YOUR OBJECTIVE: Copy exactly the stretch of data below from the line with "orange fork [295,421,330,506] ->" through the line with "white spool [399,291,443,352]", including both of those lines.
TASK INPUT Block Start
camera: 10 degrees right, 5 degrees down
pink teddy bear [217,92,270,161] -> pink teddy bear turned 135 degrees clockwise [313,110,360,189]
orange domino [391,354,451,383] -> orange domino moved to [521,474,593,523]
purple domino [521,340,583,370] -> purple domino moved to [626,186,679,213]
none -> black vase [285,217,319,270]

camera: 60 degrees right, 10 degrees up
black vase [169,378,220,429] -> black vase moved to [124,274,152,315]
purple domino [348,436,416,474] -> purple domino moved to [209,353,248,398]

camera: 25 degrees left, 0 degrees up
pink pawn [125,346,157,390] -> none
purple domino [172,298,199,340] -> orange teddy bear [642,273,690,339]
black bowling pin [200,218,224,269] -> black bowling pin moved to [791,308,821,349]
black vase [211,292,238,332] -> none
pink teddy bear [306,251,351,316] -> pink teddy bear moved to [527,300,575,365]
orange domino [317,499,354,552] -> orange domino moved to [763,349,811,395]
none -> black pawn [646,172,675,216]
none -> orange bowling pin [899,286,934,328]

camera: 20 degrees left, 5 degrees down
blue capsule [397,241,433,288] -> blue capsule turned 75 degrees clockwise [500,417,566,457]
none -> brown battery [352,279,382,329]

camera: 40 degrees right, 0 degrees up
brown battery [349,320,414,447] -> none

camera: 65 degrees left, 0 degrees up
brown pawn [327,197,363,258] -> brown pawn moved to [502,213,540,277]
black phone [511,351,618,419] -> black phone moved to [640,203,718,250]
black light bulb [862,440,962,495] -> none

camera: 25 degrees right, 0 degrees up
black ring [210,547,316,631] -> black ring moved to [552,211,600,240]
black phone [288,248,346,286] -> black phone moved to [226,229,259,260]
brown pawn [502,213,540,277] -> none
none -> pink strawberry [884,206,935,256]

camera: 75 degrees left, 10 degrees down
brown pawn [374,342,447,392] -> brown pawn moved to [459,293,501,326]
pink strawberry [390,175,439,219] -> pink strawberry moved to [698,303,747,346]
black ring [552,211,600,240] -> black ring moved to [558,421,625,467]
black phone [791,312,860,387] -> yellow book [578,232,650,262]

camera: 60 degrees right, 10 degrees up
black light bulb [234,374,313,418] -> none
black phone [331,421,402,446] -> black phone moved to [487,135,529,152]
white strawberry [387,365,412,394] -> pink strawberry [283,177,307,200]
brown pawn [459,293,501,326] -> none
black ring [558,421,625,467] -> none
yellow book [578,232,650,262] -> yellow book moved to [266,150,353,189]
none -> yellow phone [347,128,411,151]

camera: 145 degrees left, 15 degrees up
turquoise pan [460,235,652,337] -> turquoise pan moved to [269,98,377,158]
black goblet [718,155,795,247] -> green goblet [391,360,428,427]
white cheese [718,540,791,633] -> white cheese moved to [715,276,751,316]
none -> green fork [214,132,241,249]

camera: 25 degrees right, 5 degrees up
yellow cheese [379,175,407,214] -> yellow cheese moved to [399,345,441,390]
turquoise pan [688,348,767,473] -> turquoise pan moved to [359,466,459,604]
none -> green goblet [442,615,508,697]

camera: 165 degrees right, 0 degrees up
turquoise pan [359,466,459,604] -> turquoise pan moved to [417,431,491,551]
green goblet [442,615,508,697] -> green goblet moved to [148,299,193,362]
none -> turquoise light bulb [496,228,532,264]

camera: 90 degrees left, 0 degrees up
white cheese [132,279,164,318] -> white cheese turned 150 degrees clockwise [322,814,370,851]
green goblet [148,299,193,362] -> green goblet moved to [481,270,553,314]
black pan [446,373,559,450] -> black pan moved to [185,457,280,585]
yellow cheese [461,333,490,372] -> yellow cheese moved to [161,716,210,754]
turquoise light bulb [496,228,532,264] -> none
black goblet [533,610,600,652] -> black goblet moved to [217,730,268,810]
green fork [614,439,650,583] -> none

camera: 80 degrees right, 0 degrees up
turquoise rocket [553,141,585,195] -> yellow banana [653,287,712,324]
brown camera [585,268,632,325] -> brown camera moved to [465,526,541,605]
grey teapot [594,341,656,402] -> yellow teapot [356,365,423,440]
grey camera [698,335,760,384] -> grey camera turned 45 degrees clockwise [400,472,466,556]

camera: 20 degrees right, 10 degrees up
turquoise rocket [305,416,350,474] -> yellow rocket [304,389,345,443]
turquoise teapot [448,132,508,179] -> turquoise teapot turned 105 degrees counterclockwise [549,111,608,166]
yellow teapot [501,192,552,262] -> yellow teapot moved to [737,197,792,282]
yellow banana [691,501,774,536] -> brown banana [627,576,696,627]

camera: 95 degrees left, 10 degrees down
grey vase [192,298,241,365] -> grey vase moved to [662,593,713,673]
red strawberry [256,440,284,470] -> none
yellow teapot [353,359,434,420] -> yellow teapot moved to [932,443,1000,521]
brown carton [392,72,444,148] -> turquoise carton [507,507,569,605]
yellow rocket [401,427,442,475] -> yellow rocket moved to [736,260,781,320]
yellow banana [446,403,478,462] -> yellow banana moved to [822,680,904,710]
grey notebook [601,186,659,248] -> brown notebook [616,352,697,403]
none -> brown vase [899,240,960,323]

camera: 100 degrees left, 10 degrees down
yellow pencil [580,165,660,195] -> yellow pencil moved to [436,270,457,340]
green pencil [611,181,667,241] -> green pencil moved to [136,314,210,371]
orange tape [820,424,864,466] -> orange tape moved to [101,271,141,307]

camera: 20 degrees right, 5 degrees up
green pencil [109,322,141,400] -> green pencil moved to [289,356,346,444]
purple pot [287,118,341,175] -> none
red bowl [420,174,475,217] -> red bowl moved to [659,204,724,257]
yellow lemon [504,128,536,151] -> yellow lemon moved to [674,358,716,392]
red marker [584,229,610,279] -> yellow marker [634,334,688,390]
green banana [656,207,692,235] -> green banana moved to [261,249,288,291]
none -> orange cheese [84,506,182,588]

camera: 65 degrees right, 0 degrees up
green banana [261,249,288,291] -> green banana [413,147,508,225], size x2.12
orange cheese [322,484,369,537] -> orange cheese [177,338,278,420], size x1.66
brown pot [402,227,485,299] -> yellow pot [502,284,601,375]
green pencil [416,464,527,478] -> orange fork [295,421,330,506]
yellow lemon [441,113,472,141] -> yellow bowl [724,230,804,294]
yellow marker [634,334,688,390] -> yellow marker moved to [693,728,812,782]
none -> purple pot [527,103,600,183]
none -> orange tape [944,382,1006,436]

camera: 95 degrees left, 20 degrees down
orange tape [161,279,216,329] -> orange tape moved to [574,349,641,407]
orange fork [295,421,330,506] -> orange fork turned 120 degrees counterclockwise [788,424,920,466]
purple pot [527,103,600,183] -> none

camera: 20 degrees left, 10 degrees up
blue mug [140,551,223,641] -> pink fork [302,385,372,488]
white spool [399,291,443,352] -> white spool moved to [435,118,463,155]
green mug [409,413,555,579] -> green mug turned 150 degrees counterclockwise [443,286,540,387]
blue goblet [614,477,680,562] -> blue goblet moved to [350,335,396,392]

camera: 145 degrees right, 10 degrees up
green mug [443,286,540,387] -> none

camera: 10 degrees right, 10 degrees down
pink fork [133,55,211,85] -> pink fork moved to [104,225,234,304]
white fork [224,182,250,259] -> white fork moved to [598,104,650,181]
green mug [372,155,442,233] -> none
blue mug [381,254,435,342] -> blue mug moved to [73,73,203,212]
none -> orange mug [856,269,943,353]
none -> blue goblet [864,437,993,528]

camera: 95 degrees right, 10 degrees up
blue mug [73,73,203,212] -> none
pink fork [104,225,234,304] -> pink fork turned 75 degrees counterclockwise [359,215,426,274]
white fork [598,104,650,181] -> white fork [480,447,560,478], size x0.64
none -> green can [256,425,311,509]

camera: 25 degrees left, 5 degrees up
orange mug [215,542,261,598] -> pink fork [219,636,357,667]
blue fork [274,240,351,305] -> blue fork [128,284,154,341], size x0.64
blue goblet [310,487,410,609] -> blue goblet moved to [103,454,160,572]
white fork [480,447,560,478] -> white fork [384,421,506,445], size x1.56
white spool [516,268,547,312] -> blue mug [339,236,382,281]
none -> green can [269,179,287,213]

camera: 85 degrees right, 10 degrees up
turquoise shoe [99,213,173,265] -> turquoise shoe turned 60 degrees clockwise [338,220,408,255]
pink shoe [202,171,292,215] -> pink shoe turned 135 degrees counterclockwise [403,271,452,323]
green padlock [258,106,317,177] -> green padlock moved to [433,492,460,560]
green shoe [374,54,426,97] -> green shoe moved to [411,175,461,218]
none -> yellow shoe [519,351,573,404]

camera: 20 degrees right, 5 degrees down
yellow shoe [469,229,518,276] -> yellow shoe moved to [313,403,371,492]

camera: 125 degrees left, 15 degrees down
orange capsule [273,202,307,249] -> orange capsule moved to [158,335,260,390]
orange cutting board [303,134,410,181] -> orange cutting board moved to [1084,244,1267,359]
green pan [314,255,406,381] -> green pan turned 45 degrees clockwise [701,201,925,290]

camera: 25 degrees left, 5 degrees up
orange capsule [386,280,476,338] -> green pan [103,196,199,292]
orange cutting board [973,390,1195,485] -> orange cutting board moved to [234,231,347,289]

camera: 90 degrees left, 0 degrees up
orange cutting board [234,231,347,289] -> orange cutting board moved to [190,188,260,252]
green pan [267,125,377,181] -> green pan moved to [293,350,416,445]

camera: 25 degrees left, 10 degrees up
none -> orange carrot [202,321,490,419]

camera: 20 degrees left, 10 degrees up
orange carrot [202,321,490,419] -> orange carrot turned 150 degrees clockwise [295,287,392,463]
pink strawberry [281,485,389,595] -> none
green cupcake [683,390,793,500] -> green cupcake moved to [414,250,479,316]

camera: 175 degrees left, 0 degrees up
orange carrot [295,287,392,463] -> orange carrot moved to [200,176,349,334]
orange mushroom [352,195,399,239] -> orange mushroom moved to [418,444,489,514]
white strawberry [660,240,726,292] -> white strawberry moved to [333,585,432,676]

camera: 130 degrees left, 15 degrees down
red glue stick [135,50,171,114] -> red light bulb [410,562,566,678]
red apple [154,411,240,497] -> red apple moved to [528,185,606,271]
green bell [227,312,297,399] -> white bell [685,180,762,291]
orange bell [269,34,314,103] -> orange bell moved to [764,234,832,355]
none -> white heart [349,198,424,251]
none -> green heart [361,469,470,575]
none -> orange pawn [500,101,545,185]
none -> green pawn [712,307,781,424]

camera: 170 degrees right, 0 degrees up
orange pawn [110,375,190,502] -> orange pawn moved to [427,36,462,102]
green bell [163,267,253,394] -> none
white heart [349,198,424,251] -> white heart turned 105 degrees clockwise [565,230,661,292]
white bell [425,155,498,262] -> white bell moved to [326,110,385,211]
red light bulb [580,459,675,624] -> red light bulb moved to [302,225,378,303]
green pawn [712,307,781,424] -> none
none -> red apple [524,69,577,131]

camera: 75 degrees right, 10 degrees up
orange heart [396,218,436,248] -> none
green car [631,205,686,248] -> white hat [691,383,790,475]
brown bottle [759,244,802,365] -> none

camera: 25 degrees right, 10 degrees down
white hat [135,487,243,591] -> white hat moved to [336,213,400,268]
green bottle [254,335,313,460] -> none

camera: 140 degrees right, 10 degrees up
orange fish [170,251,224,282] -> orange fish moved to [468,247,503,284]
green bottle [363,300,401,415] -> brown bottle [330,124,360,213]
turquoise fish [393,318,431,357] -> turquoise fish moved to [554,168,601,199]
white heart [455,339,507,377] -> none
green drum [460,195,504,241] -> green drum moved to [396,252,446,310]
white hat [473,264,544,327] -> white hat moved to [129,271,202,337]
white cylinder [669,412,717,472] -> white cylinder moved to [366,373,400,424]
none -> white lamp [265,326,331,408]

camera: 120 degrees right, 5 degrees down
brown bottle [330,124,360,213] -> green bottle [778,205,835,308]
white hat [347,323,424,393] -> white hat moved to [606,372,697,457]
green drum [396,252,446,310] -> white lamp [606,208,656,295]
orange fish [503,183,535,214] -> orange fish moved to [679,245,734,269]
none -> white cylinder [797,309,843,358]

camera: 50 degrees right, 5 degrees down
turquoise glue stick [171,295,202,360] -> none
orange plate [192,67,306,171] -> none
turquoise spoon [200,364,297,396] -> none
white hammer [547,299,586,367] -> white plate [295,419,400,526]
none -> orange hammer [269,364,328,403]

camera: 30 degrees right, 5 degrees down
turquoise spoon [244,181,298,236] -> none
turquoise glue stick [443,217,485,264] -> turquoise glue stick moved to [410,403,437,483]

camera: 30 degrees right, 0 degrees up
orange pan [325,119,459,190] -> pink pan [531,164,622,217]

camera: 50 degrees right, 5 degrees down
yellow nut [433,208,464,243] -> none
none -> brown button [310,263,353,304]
TASK INPUT Block End
EXPECTED ANSWER:
orange fork [295,421,330,506] -> orange fork turned 120 degrees counterclockwise [788,424,920,466]
purple pot [527,103,600,183] -> none

camera: 20 degrees left, 10 degrees up
blue mug [140,551,223,641] -> pink fork [302,385,372,488]
white spool [399,291,443,352] -> white spool moved to [435,118,463,155]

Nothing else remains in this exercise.